DATA SHOWN —
= = =

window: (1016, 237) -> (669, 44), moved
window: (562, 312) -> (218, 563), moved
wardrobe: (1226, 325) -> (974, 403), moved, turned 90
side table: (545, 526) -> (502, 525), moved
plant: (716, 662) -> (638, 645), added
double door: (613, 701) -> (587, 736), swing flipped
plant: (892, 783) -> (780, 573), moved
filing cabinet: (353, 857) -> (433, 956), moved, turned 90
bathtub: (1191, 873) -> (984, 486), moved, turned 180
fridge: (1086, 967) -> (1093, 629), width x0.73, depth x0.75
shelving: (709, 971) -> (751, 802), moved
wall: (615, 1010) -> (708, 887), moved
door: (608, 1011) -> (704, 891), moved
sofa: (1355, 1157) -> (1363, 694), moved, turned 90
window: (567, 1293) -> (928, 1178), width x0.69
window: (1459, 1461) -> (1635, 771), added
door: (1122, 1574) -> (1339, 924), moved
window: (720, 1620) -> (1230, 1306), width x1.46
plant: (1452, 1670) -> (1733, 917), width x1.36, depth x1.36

= = =

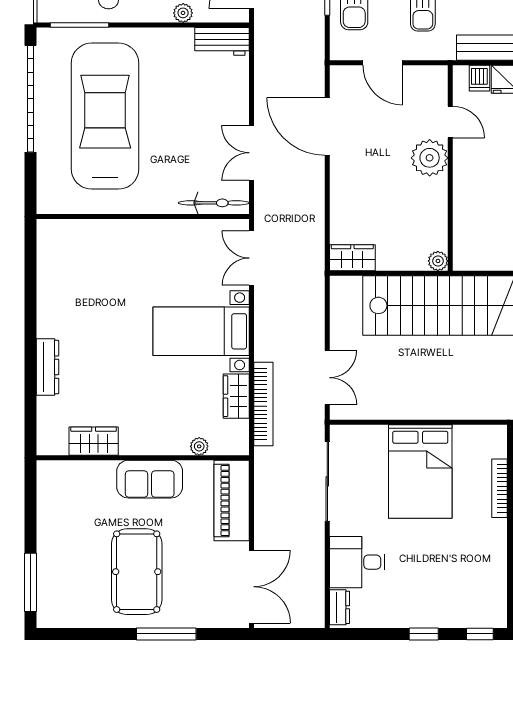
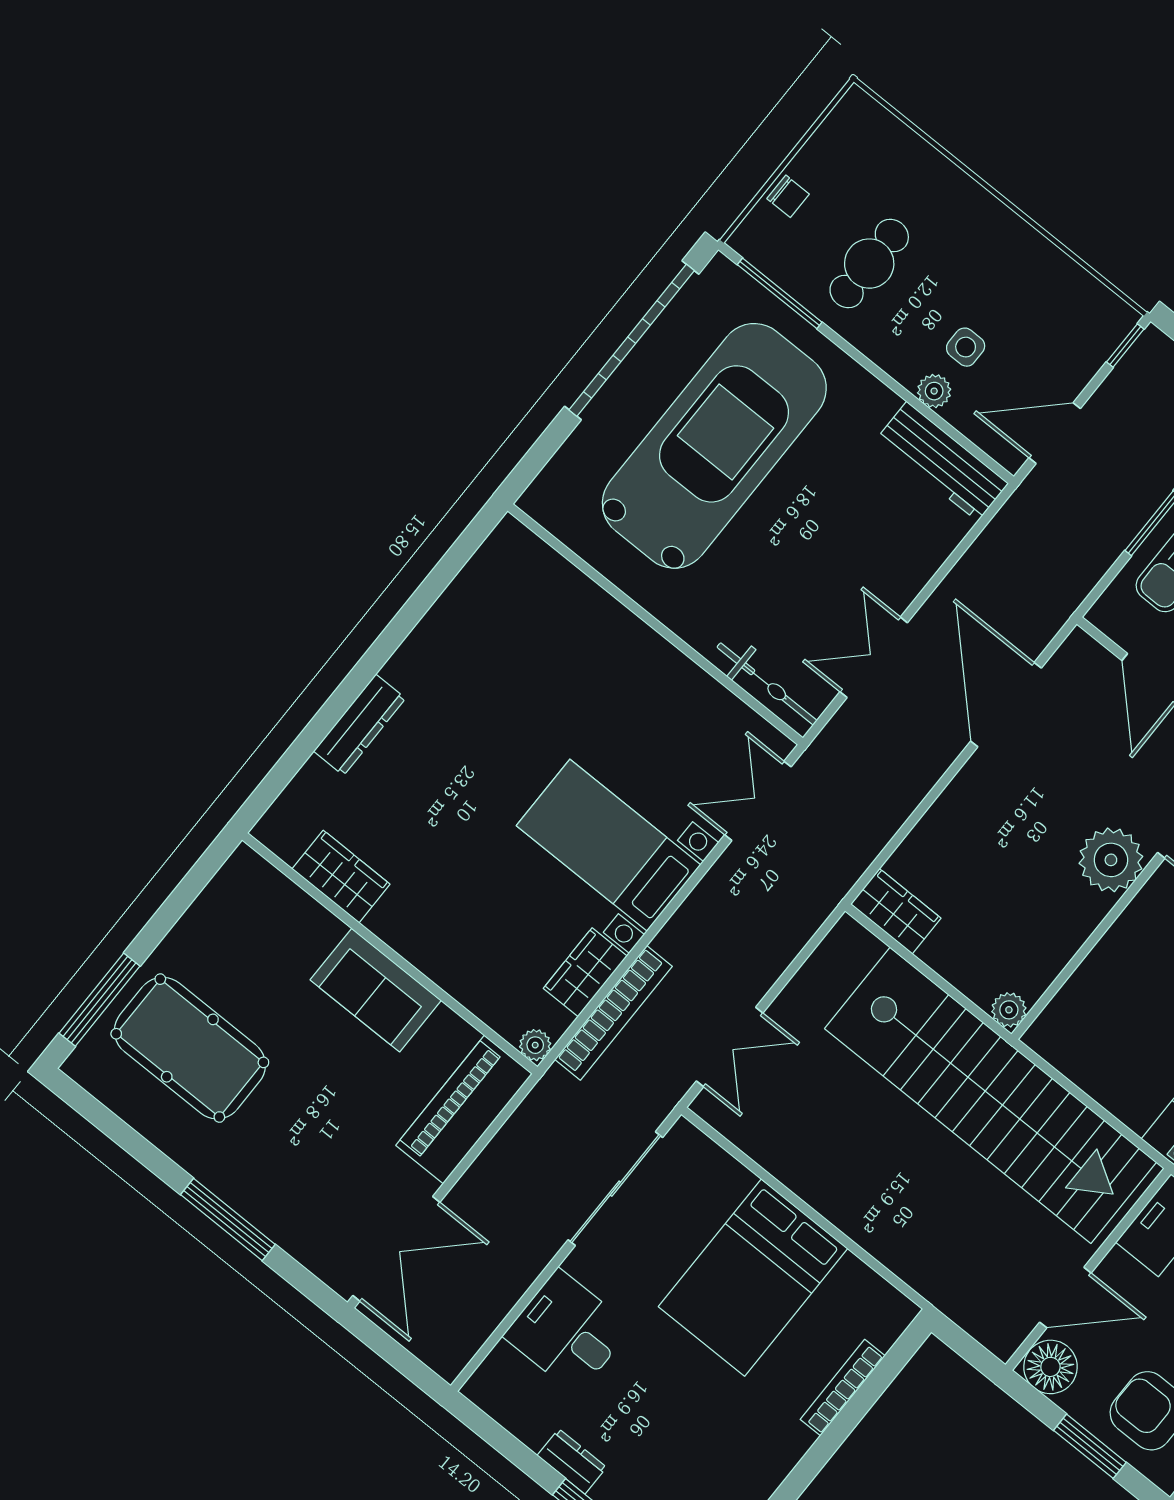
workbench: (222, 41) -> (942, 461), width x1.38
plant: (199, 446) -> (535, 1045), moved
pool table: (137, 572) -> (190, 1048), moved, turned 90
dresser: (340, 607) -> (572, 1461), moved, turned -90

= = =

BRIEF — Output exactly the lines of the material above from the one containing "pool table: (137, 572)" up to and including the one containing "dresser: (340, 607)".

EXPECTED ANSWER —
pool table: (137, 572) -> (190, 1048), moved, turned 90
dresser: (340, 607) -> (572, 1461), moved, turned -90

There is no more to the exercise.